• TRY IT: Repeat each entry word for word; the images are not part of the copy.
(INPUT MATERIAL)
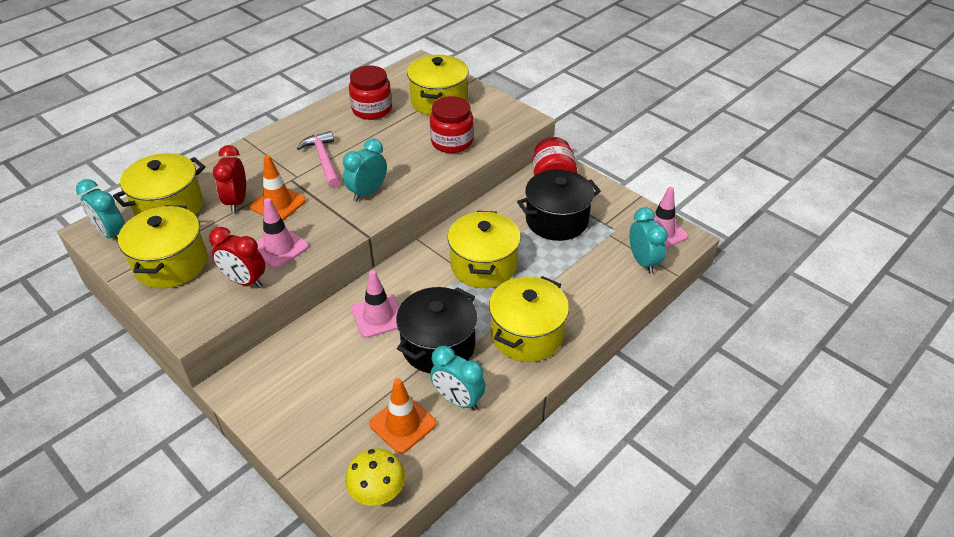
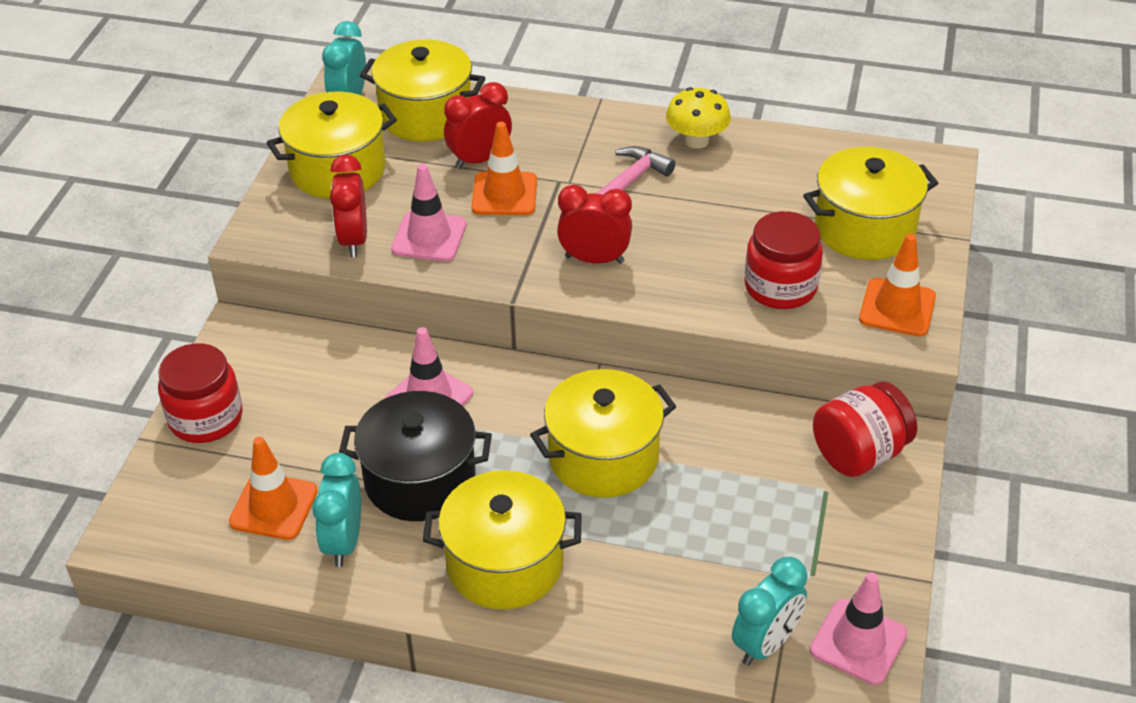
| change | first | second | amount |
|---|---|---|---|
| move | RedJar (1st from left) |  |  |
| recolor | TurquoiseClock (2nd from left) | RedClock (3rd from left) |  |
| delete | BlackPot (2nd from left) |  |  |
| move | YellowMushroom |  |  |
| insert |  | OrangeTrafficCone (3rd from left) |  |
(End INPUT MATERIAL)
• ANSWER SECTION:
| change | first | second | amount |
|---|---|---|---|
| move | RedJar (1st from left) |  |  |
| recolor | TurquoiseClock (2nd from left) | RedClock (3rd from left) |  |
| delete | BlackPot (2nd from left) |  |  |
| move | YellowMushroom |  |  |
| insert |  | OrangeTrafficCone (3rd from left) |  |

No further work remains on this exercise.